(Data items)
——
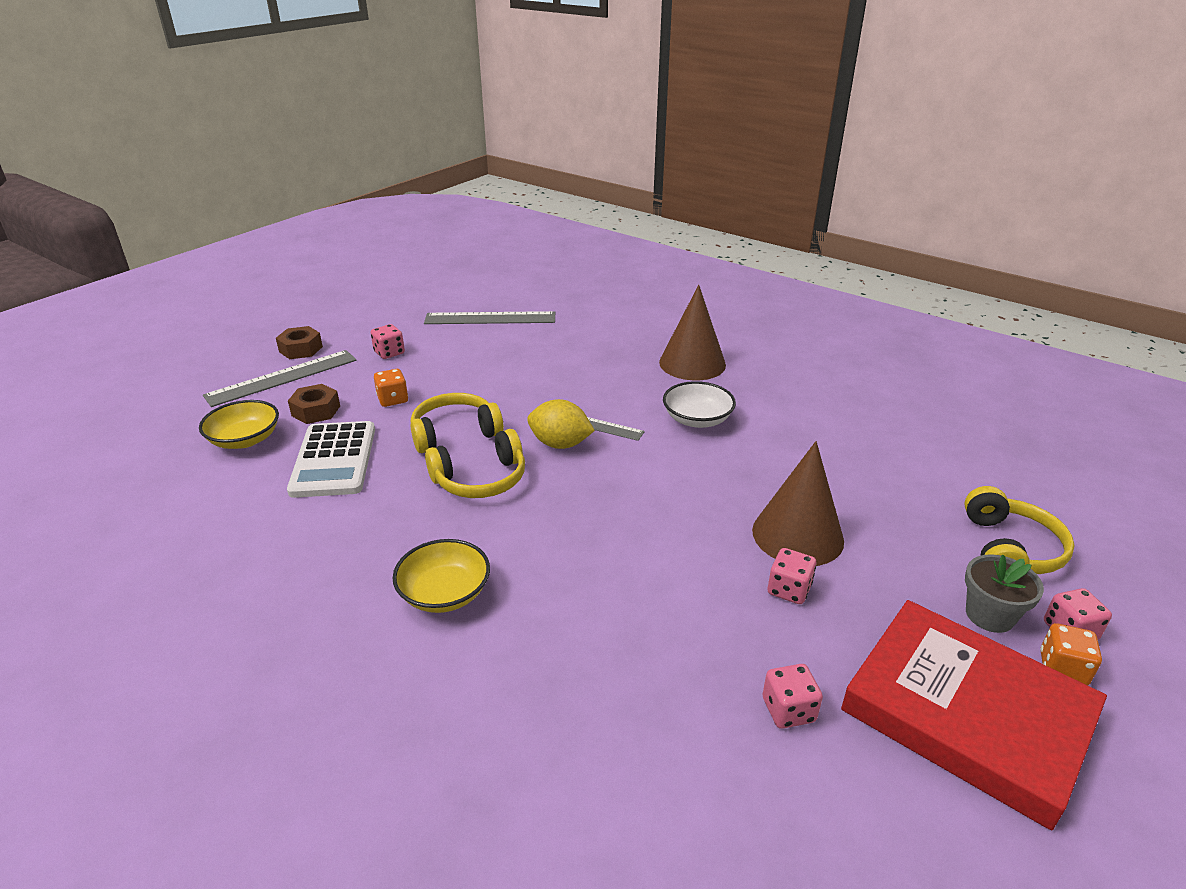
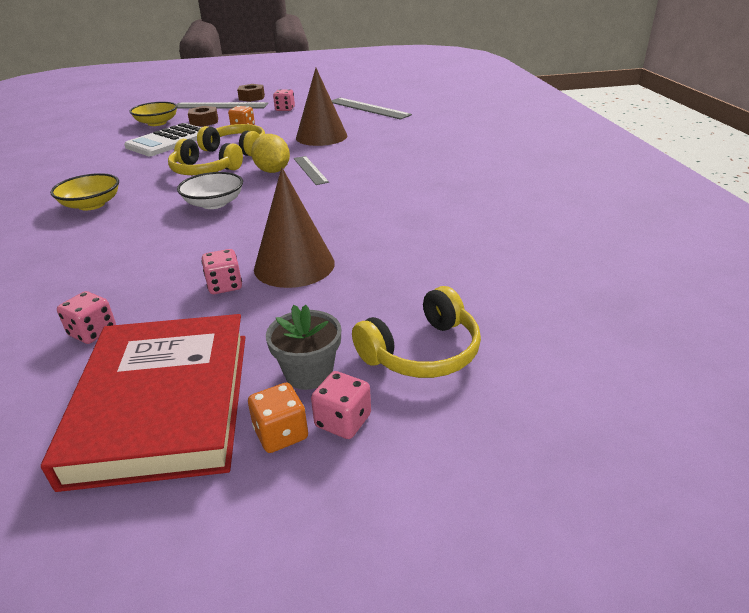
camera: 45 degrees right, 0 degrees up
(692, 363) = (440, 162): brown cone -> brown cone (321, 136)
(697, 419) = (374, 188): white bowl -> white bowl (214, 203)

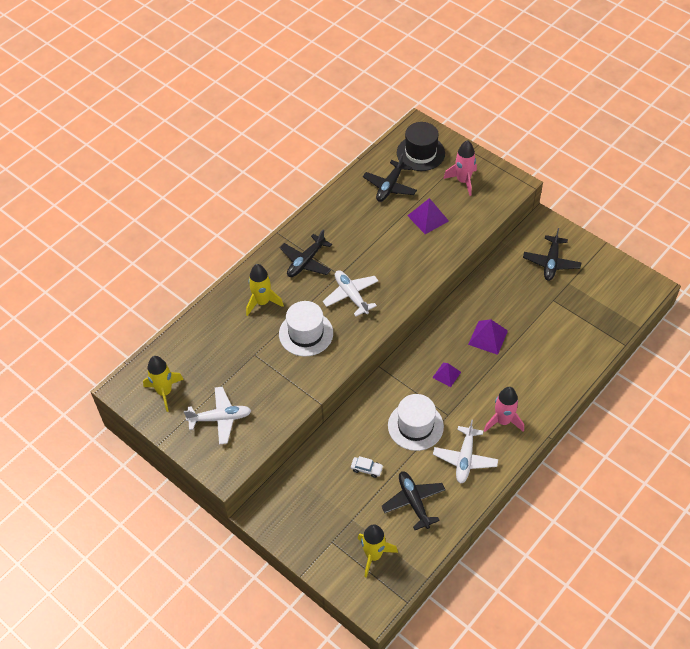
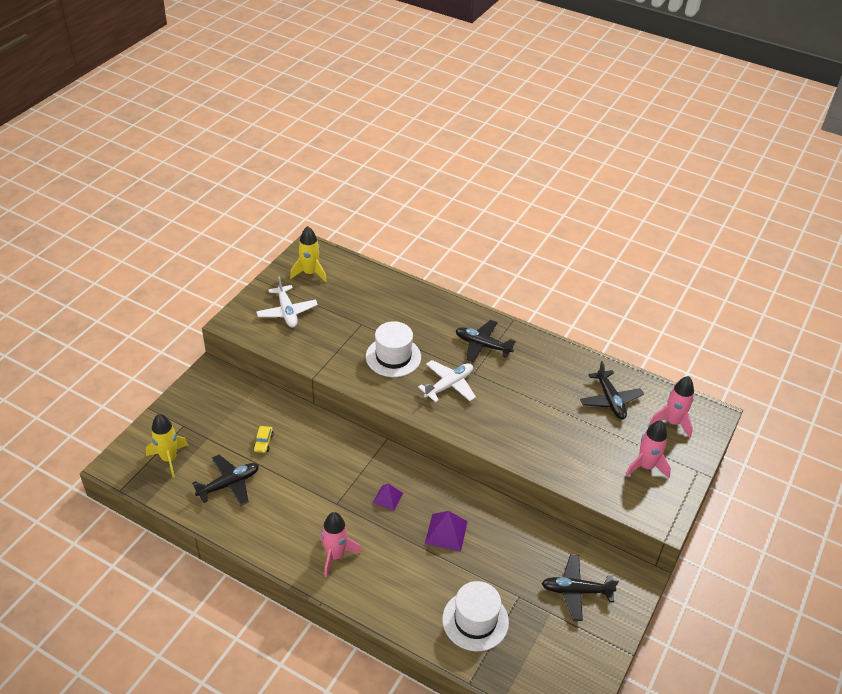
camera: 75 degrees right, 10 degrees down
(262, 302) = (423, 321): yellow rocket -> none
(366, 469) = (263, 442): white car -> yellow car
(389, 186) = (610, 400): black plane -> black plane turned 120 degrees counterclockwise
(415, 426) = (318, 477): white hat -> white hat (475, 620)
(420, 153) = (672, 422): black hat -> pink rocket
(428, 218) = (576, 438): purple pyramid -> none
(465, 459) = (283, 524): white plane -> none

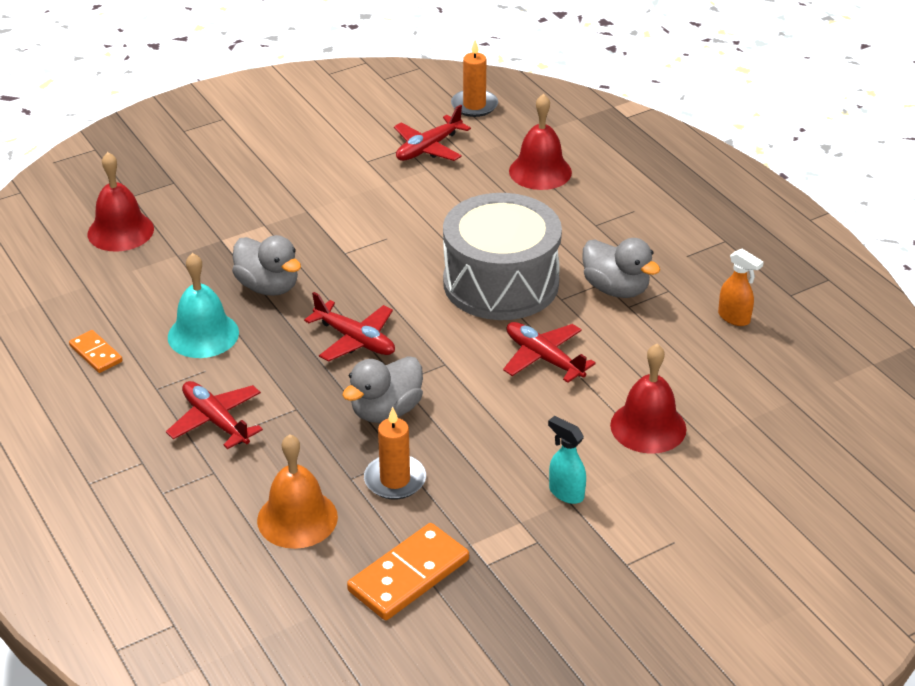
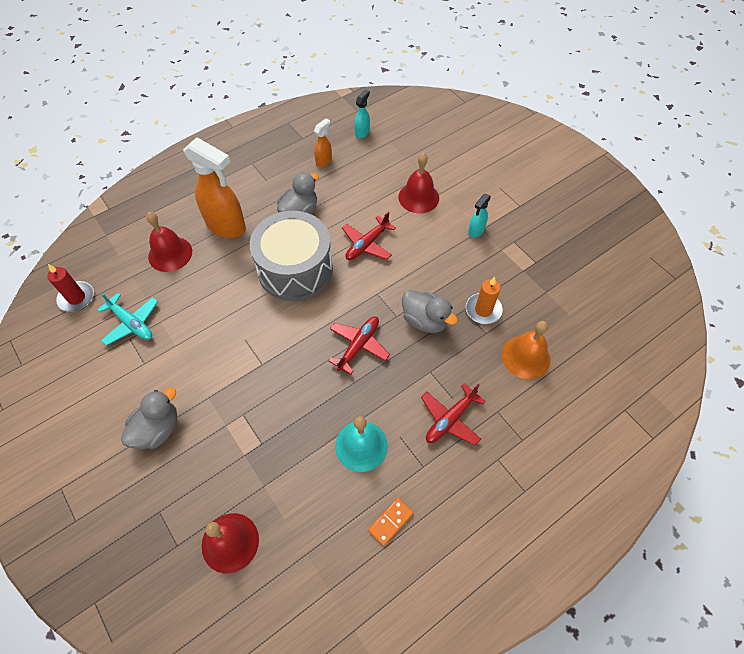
camera: 95 degrees left, 20 degrees up
(268, 286) = (303, 410): grey duck -> grey duck (157, 429)
(408, 575) = (553, 296): orange domino -> none
(428, 148) = (132, 323): red plane -> turquoise plane
(474, 105) = (76, 298): orange candle -> red candle
(589, 218) = (226, 226): none -> orange spray bottle
(812, 367) = (362, 132): none -> turquoise spray bottle

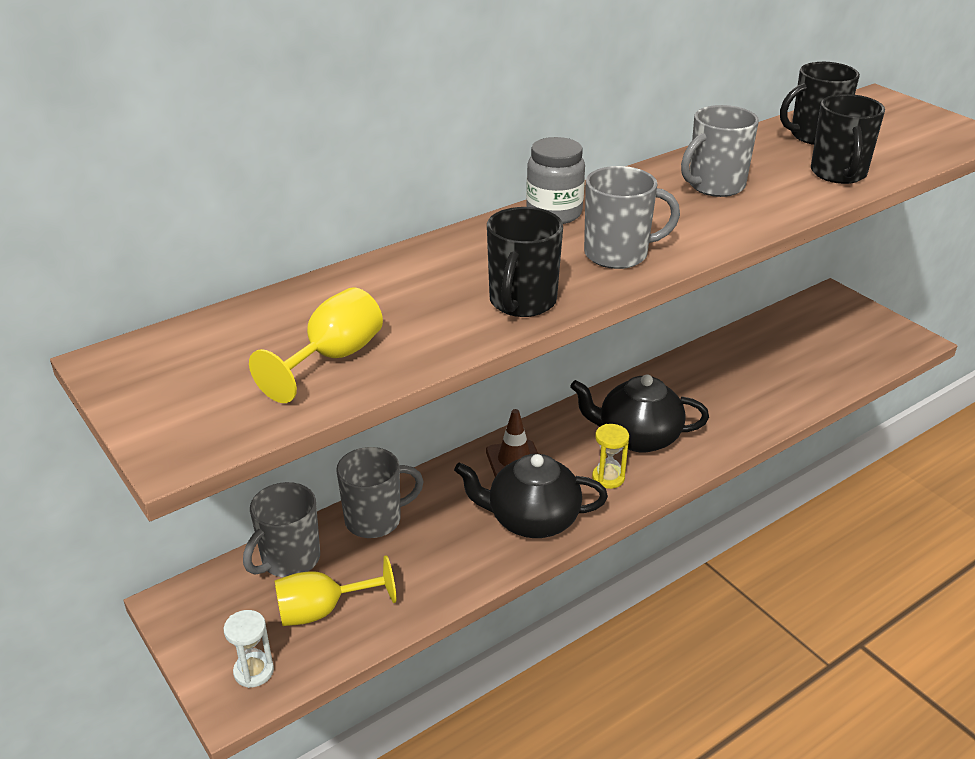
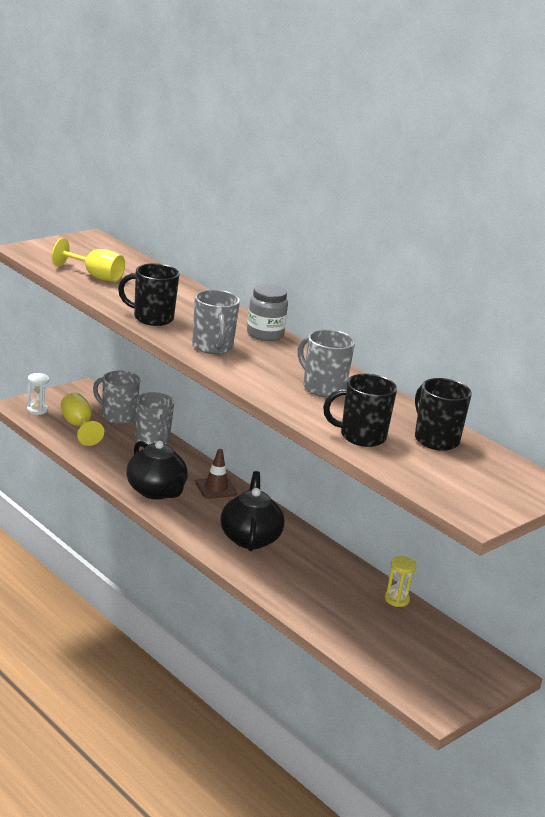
camera: 80 degrees right, 10 degrees down
(532, 520) = (156, 491): black teapot -> black teapot turned 150 degrees clockwise
(608, 478) = (201, 522): yellow hourglass -> yellow hourglass (396, 599)

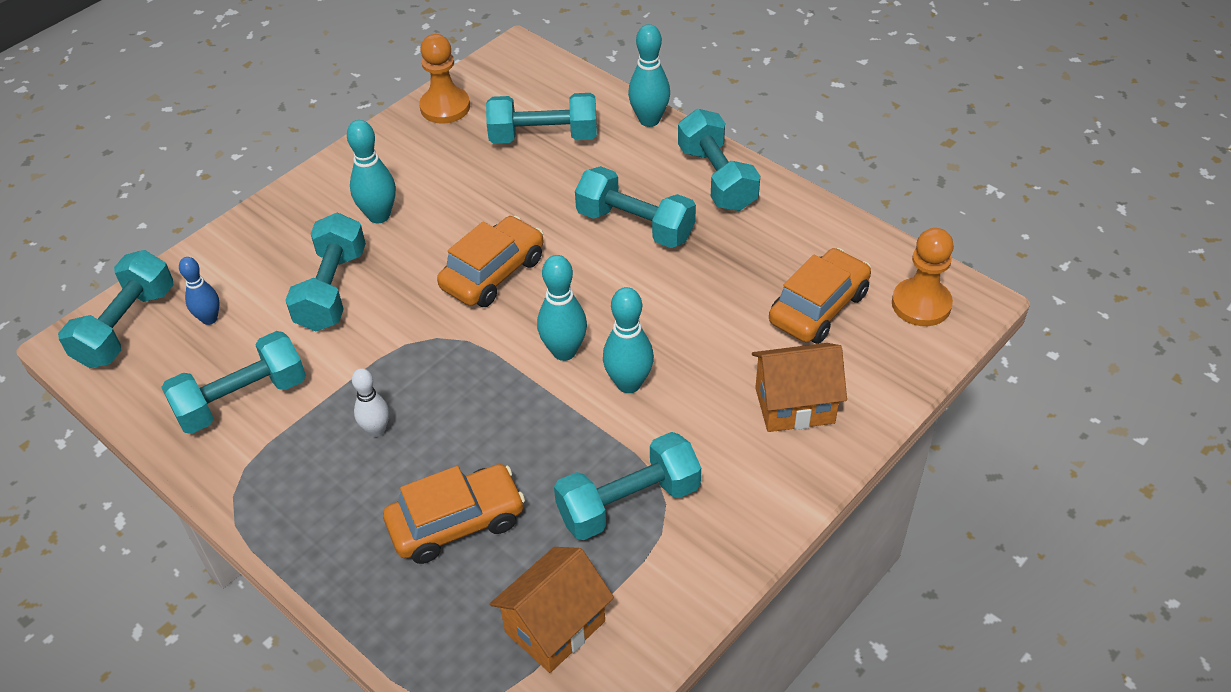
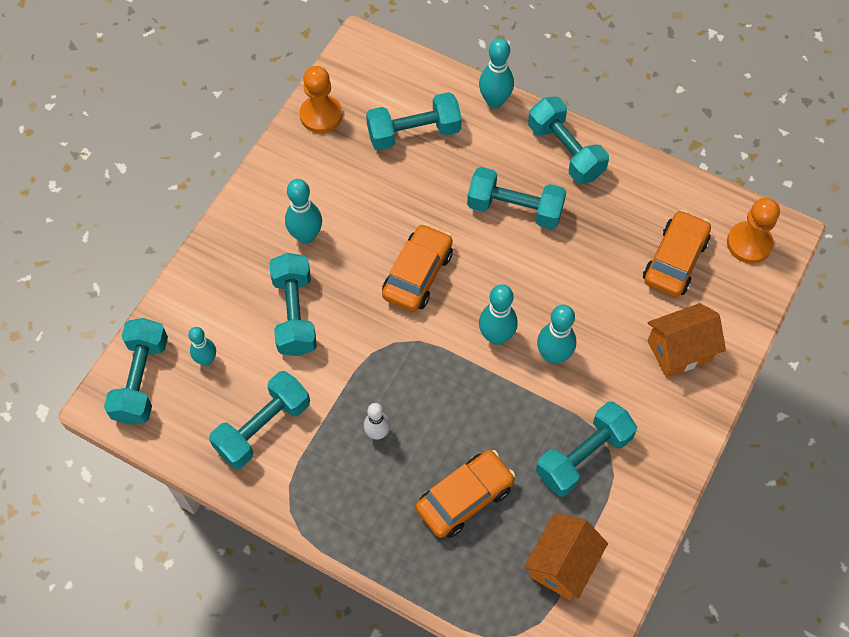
camera: 15 degrees left, 15 degrees up
(209, 319) = (206, 359): blue bowling pin -> turquoise bowling pin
——
● Task goal
Would you output all of the entries above exactly, keeping the pictures out?

● Task result
camera: 45 degrees right, 0 degrees up
(692, 363) = (440, 162): brown cone -> brown cone (321, 136)
(697, 419) = (374, 188): white bowl -> white bowl (214, 203)

camera: 75 degrees right, 10 degrees down
(262, 302) = (423, 321): yellow rocket -> none
(366, 469) = (263, 442): white car -> yellow car
(389, 186) = (610, 400): black plane -> black plane turned 120 degrees counterclockwise
(415, 426) = (318, 477): white hat -> white hat (475, 620)
(420, 153) = (672, 422): black hat -> pink rocket
(428, 218) = (576, 438): purple pyramid -> none
(465, 459) = (283, 524): white plane -> none

camera: 95 degrees left, 20 degrees up
(268, 286) = (303, 410): grey duck -> grey duck (157, 429)
(408, 575) = (553, 296): orange domino -> none
(428, 148) = (132, 323): red plane -> turquoise plane
(474, 105) = (76, 298): orange candle -> red candle
(589, 218) = (226, 226): none -> orange spray bottle
(812, 367) = (362, 132): none -> turquoise spray bottle

camera: 80 degrees right, 10 degrees down
(532, 520) = (156, 491): black teapot -> black teapot turned 150 degrees clockwise
(608, 478) = (201, 522): yellow hourglass -> yellow hourglass (396, 599)

camera: 15 degrees left, 15 degrees up
(209, 319) = (206, 359): blue bowling pin -> turquoise bowling pin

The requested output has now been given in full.